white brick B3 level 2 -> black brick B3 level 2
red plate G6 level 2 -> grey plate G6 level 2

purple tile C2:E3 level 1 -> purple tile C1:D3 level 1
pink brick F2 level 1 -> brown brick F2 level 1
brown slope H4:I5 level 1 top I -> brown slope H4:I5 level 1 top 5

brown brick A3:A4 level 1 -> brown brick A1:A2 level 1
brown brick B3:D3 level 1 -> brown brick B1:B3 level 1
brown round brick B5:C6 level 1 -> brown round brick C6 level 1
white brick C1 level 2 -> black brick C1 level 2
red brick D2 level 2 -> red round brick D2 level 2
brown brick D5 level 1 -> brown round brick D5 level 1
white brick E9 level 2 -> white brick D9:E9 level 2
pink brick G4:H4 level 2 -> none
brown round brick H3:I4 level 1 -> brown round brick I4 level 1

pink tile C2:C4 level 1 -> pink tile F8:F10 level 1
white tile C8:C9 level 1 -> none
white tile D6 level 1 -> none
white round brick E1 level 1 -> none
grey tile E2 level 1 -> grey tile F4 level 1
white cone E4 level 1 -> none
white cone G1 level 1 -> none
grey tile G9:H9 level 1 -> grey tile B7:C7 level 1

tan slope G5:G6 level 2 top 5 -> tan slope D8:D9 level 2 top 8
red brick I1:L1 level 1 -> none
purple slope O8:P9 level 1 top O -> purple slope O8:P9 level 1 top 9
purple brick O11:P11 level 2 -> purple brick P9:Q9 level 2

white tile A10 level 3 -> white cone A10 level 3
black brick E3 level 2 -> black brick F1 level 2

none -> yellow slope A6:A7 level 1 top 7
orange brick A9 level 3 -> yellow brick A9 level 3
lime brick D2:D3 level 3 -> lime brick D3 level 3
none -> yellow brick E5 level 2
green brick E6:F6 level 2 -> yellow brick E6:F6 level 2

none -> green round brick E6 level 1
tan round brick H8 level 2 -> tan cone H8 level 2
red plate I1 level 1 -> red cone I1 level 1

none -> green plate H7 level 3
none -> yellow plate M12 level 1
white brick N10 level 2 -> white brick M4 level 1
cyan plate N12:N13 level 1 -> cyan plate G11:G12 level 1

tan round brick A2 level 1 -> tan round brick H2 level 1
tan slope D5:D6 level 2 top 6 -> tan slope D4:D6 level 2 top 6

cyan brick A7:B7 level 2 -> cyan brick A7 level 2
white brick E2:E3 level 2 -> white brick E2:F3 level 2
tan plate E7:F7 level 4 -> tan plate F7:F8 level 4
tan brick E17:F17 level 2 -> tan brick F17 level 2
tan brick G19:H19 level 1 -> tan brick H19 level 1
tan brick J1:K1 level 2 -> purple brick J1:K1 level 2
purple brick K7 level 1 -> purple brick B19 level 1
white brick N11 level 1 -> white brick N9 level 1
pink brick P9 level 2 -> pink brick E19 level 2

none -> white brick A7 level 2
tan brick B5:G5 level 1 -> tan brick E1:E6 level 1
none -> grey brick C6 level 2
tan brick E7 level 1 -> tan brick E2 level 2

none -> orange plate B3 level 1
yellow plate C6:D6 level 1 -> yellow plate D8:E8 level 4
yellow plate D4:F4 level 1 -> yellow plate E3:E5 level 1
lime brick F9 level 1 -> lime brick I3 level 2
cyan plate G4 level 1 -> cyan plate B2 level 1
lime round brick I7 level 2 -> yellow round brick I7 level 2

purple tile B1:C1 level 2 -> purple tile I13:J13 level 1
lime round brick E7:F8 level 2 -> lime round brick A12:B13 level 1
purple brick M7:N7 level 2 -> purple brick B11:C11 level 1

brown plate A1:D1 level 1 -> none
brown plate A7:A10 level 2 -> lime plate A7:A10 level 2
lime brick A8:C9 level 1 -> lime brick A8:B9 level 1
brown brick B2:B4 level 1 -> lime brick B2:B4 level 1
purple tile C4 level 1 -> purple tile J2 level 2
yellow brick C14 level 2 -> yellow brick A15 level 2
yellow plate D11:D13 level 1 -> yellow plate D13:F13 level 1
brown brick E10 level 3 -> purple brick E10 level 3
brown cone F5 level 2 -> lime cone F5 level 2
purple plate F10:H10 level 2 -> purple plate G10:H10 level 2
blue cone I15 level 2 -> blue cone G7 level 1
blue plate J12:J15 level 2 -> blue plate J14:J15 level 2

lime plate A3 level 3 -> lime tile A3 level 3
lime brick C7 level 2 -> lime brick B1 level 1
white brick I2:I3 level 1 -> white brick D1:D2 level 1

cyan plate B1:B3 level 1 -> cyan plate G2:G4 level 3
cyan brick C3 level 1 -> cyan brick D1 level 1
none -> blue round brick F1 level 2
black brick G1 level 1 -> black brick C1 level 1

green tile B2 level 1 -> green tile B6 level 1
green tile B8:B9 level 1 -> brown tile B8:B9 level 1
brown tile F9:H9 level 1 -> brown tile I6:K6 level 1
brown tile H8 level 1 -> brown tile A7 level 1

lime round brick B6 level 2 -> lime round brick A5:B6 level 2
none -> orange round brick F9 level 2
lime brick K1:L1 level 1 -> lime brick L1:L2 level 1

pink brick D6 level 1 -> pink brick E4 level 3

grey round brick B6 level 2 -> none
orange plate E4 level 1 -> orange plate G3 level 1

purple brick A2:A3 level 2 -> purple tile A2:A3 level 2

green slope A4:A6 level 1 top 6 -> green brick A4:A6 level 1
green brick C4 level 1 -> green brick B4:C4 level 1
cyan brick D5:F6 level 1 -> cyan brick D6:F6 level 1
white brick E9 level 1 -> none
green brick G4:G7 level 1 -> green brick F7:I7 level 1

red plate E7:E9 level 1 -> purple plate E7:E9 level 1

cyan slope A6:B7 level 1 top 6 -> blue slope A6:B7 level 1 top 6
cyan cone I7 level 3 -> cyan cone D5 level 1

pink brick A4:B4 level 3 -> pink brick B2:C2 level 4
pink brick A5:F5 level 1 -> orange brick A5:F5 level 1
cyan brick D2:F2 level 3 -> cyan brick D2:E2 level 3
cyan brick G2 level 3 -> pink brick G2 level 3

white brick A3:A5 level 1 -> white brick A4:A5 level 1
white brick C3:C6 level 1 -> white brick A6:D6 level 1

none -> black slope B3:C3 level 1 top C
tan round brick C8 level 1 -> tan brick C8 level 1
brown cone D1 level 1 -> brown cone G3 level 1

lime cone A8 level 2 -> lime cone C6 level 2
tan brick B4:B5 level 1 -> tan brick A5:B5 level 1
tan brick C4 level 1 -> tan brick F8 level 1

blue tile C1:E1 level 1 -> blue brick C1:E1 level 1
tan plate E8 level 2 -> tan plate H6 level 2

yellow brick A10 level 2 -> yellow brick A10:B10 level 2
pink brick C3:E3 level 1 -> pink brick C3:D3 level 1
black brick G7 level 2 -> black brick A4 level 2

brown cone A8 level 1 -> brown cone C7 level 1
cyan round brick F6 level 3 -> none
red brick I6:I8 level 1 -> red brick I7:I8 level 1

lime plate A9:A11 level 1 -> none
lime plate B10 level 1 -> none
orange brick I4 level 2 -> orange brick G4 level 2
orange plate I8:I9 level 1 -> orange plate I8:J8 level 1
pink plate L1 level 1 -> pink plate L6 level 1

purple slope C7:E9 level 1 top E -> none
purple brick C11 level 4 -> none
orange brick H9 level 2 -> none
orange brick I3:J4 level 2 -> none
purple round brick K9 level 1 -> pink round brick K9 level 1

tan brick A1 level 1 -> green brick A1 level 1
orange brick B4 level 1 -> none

------------------------------

Exercise description
Would you repeat all of the data above, word for word?

Solution to this exercise
white brick B3 level 2 -> black brick B3 level 2
red plate G6 level 2 -> grey plate G6 level 2

purple tile C2:E3 level 1 -> purple tile C1:D3 level 1
pink brick F2 level 1 -> brown brick F2 level 1
brown slope H4:I5 level 1 top I -> brown slope H4:I5 level 1 top 5

brown brick A3:A4 level 1 -> brown brick A1:A2 level 1
brown brick B3:D3 level 1 -> brown brick B1:B3 level 1
brown round brick B5:C6 level 1 -> brown round brick C6 level 1
white brick C1 level 2 -> black brick C1 level 2
red brick D2 level 2 -> red round brick D2 level 2
brown brick D5 level 1 -> brown round brick D5 level 1
white brick E9 level 2 -> white brick D9:E9 level 2
pink brick G4:H4 level 2 -> none
brown round brick H3:I4 level 1 -> brown round brick I4 level 1

pink tile C2:C4 level 1 -> pink tile F8:F10 level 1
white tile C8:C9 level 1 -> none
white tile D6 level 1 -> none
white round brick E1 level 1 -> none
grey tile E2 level 1 -> grey tile F4 level 1
white cone E4 level 1 -> none
white cone G1 level 1 -> none
grey tile G9:H9 level 1 -> grey tile B7:C7 level 1

tan slope G5:G6 level 2 top 5 -> tan slope D8:D9 level 2 top 8
red brick I1:L1 level 1 -> none
purple slope O8:P9 level 1 top O -> purple slope O8:P9 level 1 top 9
purple brick O11:P11 level 2 -> purple brick P9:Q9 level 2

white tile A10 level 3 -> white cone A10 level 3
black brick E3 level 2 -> black brick F1 level 2

none -> yellow slope A6:A7 level 1 top 7
orange brick A9 level 3 -> yellow brick A9 level 3
lime brick D2:D3 level 3 -> lime brick D3 level 3
none -> yellow brick E5 level 2
green brick E6:F6 level 2 -> yellow brick E6:F6 level 2

none -> green round brick E6 level 1
tan round brick H8 level 2 -> tan cone H8 level 2
red plate I1 level 1 -> red cone I1 level 1

none -> green plate H7 level 3
none -> yellow plate M12 level 1
white brick N10 level 2 -> white brick M4 level 1
cyan plate N12:N13 level 1 -> cyan plate G11:G12 level 1

tan round brick A2 level 1 -> tan round brick H2 level 1
tan slope D5:D6 level 2 top 6 -> tan slope D4:D6 level 2 top 6

cyan brick A7:B7 level 2 -> cyan brick A7 level 2
white brick E2:E3 level 2 -> white brick E2:F3 level 2
tan plate E7:F7 level 4 -> tan plate F7:F8 level 4
tan brick E17:F17 level 2 -> tan brick F17 level 2
tan brick G19:H19 level 1 -> tan brick H19 level 1
tan brick J1:K1 level 2 -> purple brick J1:K1 level 2
purple brick K7 level 1 -> purple brick B19 level 1
white brick N11 level 1 -> white brick N9 level 1
pink brick P9 level 2 -> pink brick E19 level 2

none -> white brick A7 level 2
tan brick B5:G5 level 1 -> tan brick E1:E6 level 1
none -> grey brick C6 level 2
tan brick E7 level 1 -> tan brick E2 level 2

none -> orange plate B3 level 1
yellow plate C6:D6 level 1 -> yellow plate D8:E8 level 4
yellow plate D4:F4 level 1 -> yellow plate E3:E5 level 1
lime brick F9 level 1 -> lime brick I3 level 2
cyan plate G4 level 1 -> cyan plate B2 level 1
lime round brick I7 level 2 -> yellow round brick I7 level 2

purple tile B1:C1 level 2 -> purple tile I13:J13 level 1
lime round brick E7:F8 level 2 -> lime round brick A12:B13 level 1
purple brick M7:N7 level 2 -> purple brick B11:C11 level 1

brown plate A1:D1 level 1 -> none
brown plate A7:A10 level 2 -> lime plate A7:A10 level 2
lime brick A8:C9 level 1 -> lime brick A8:B9 level 1
brown brick B2:B4 level 1 -> lime brick B2:B4 level 1
purple tile C4 level 1 -> purple tile J2 level 2
yellow brick C14 level 2 -> yellow brick A15 level 2
yellow plate D11:D13 level 1 -> yellow plate D13:F13 level 1
brown brick E10 level 3 -> purple brick E10 level 3
brown cone F5 level 2 -> lime cone F5 level 2
purple plate F10:H10 level 2 -> purple plate G10:H10 level 2
blue cone I15 level 2 -> blue cone G7 level 1
blue plate J12:J15 level 2 -> blue plate J14:J15 level 2

lime plate A3 level 3 -> lime tile A3 level 3
lime brick C7 level 2 -> lime brick B1 level 1
white brick I2:I3 level 1 -> white brick D1:D2 level 1

cyan plate B1:B3 level 1 -> cyan plate G2:G4 level 3
cyan brick C3 level 1 -> cyan brick D1 level 1
none -> blue round brick F1 level 2
black brick G1 level 1 -> black brick C1 level 1

green tile B2 level 1 -> green tile B6 level 1
green tile B8:B9 level 1 -> brown tile B8:B9 level 1
brown tile F9:H9 level 1 -> brown tile I6:K6 level 1
brown tile H8 level 1 -> brown tile A7 level 1

lime round brick B6 level 2 -> lime round brick A5:B6 level 2
none -> orange round brick F9 level 2
lime brick K1:L1 level 1 -> lime brick L1:L2 level 1

pink brick D6 level 1 -> pink brick E4 level 3

grey round brick B6 level 2 -> none
orange plate E4 level 1 -> orange plate G3 level 1

purple brick A2:A3 level 2 -> purple tile A2:A3 level 2

green slope A4:A6 level 1 top 6 -> green brick A4:A6 level 1
green brick C4 level 1 -> green brick B4:C4 level 1
cyan brick D5:F6 level 1 -> cyan brick D6:F6 level 1
white brick E9 level 1 -> none
green brick G4:G7 level 1 -> green brick F7:I7 level 1

red plate E7:E9 level 1 -> purple plate E7:E9 level 1

cyan slope A6:B7 level 1 top 6 -> blue slope A6:B7 level 1 top 6
cyan cone I7 level 3 -> cyan cone D5 level 1

pink brick A4:B4 level 3 -> pink brick B2:C2 level 4
pink brick A5:F5 level 1 -> orange brick A5:F5 level 1
cyan brick D2:F2 level 3 -> cyan brick D2:E2 level 3
cyan brick G2 level 3 -> pink brick G2 level 3

white brick A3:A5 level 1 -> white brick A4:A5 level 1
white brick C3:C6 level 1 -> white brick A6:D6 level 1

none -> black slope B3:C3 level 1 top C
tan round brick C8 level 1 -> tan brick C8 level 1
brown cone D1 level 1 -> brown cone G3 level 1

lime cone A8 level 2 -> lime cone C6 level 2
tan brick B4:B5 level 1 -> tan brick A5:B5 level 1
tan brick C4 level 1 -> tan brick F8 level 1

blue tile C1:E1 level 1 -> blue brick C1:E1 level 1
tan plate E8 level 2 -> tan plate H6 level 2

yellow brick A10 level 2 -> yellow brick A10:B10 level 2
pink brick C3:E3 level 1 -> pink brick C3:D3 level 1
black brick G7 level 2 -> black brick A4 level 2

brown cone A8 level 1 -> brown cone C7 level 1
cyan round brick F6 level 3 -> none
red brick I6:I8 level 1 -> red brick I7:I8 level 1

lime plate A9:A11 level 1 -> none
lime plate B10 level 1 -> none
orange brick I4 level 2 -> orange brick G4 level 2
orange plate I8:I9 level 1 -> orange plate I8:J8 level 1
pink plate L1 level 1 -> pink plate L6 level 1

purple slope C7:E9 level 1 top E -> none
purple brick C11 level 4 -> none
orange brick H9 level 2 -> none
orange brick I3:J4 level 2 -> none
purple round brick K9 level 1 -> pink round brick K9 level 1

tan brick A1 level 1 -> green brick A1 level 1
orange brick B4 level 1 -> none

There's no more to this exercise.